Could you please count how many lines in the data below hold the string "blue"? Reply with only the number.

■ **Data for processing**:
_ _ _

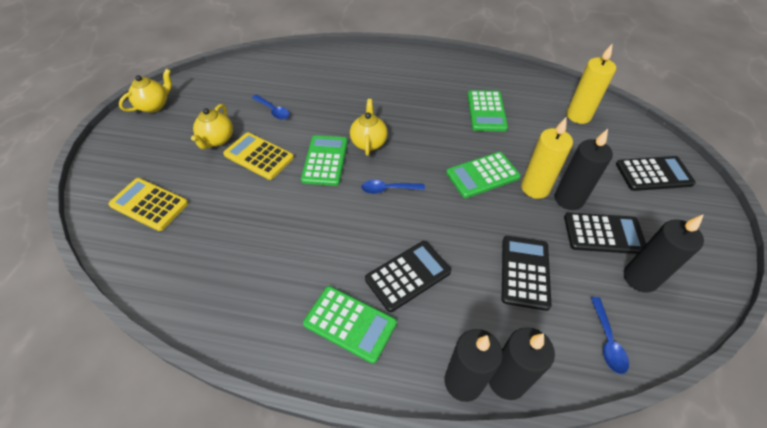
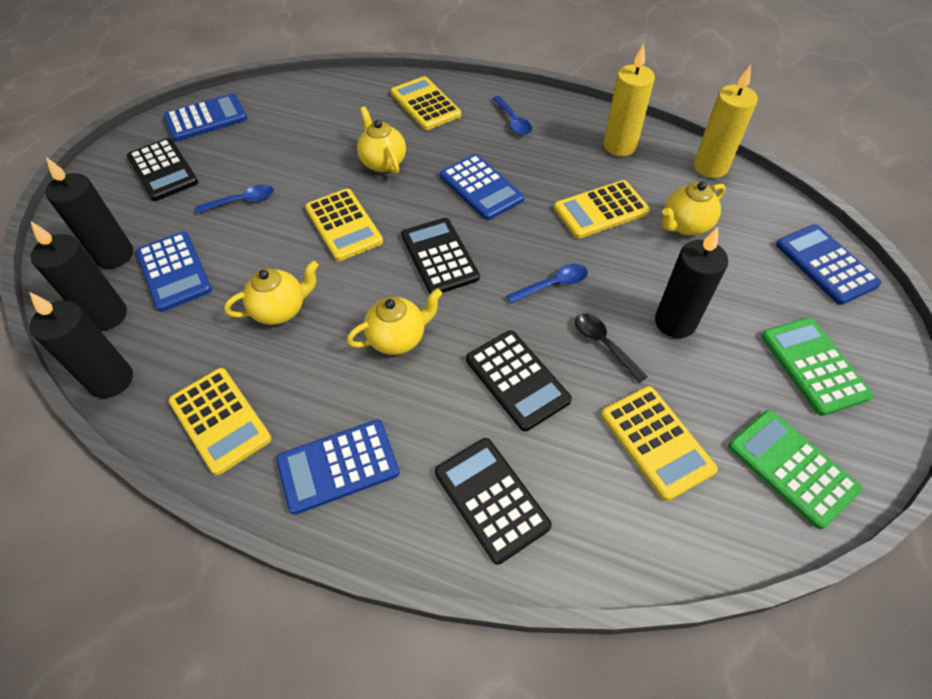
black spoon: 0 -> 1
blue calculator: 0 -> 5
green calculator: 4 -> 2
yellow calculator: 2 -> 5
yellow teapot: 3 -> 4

_ _ _

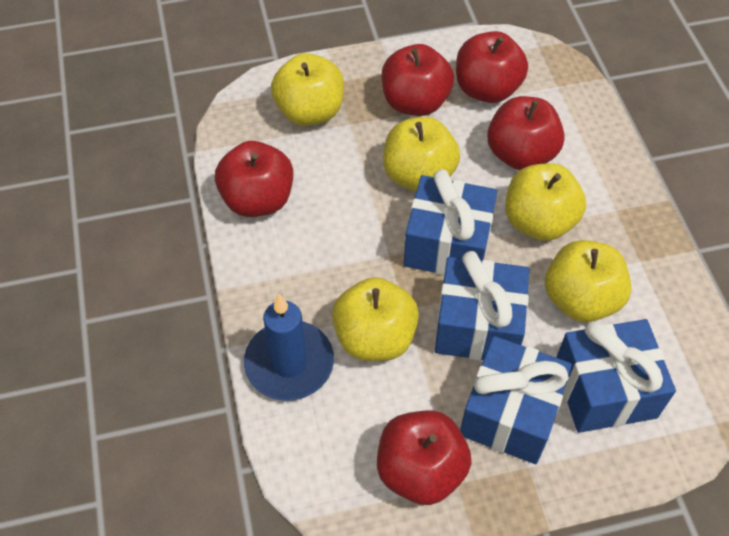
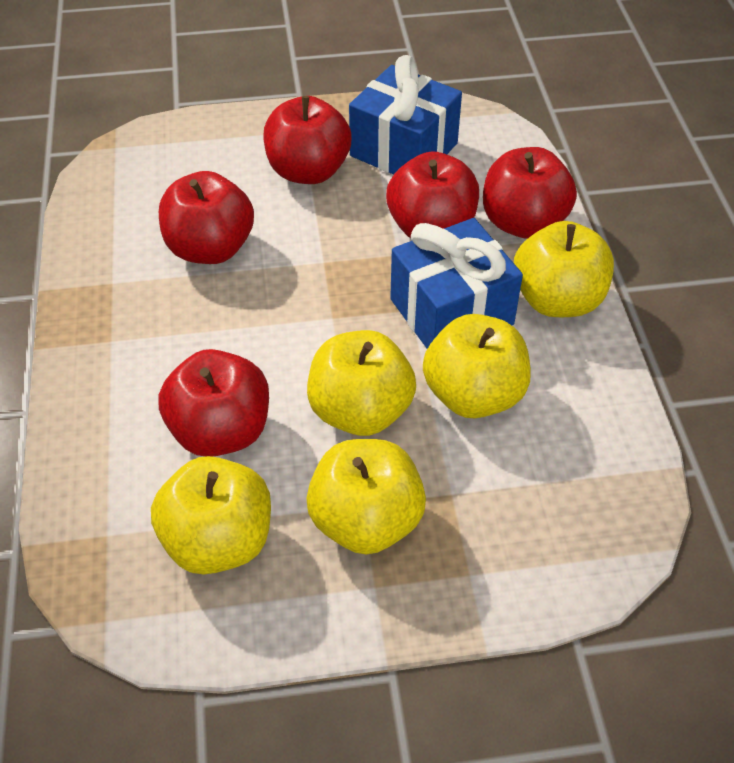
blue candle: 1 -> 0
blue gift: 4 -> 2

_ _ _

■ **Result**:
3